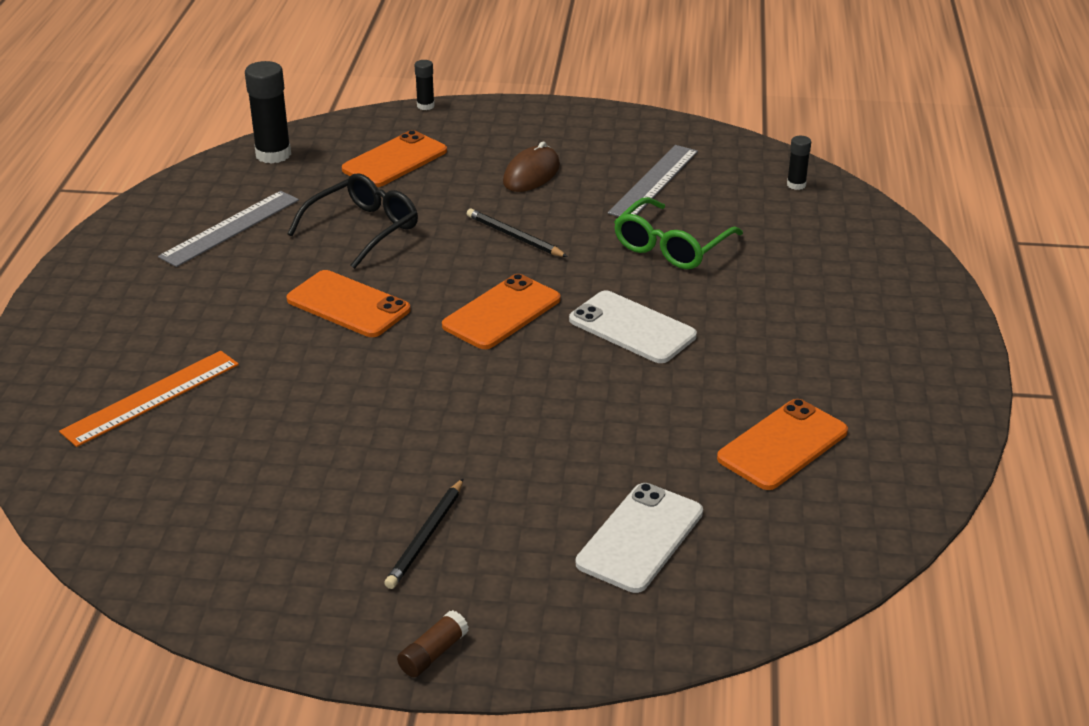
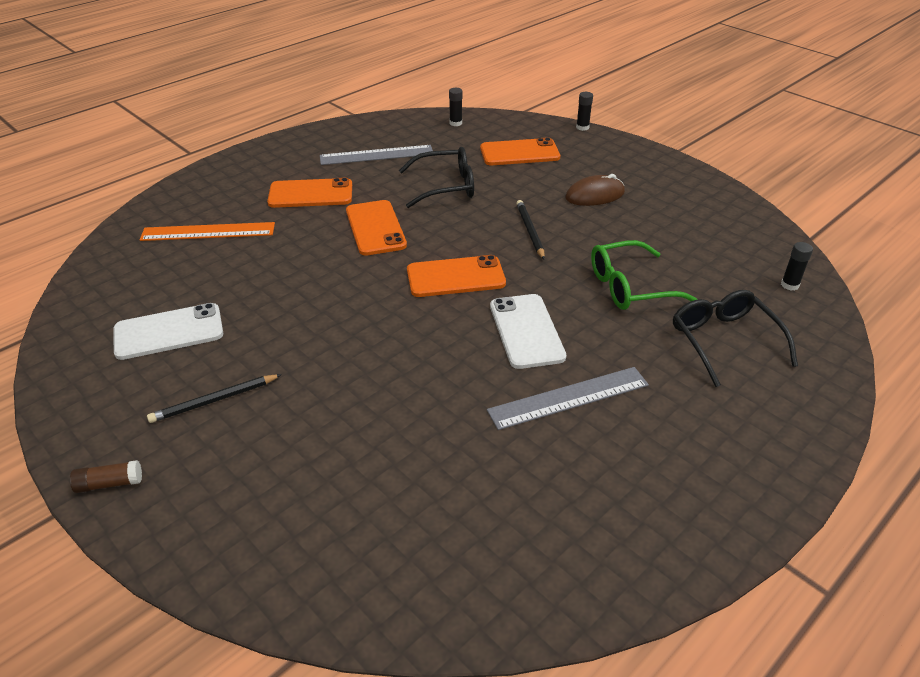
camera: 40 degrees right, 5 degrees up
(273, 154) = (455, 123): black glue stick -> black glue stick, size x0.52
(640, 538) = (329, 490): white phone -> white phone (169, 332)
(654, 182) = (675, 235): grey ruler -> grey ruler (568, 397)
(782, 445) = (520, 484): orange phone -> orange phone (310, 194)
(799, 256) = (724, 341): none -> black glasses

☆ ☆ ☆ ☆ ☆ ☆ ☆

Repeat, line for line and exactly, the material from its first line through the line that contains "(782, 445) = (520, 484): orange", both ends included; no pictures belong in the copy.

camera: 40 degrees right, 5 degrees up
(273, 154) = (455, 123): black glue stick -> black glue stick, size x0.52
(640, 538) = (329, 490): white phone -> white phone (169, 332)
(654, 182) = (675, 235): grey ruler -> grey ruler (568, 397)
(782, 445) = (520, 484): orange phone -> orange phone (310, 194)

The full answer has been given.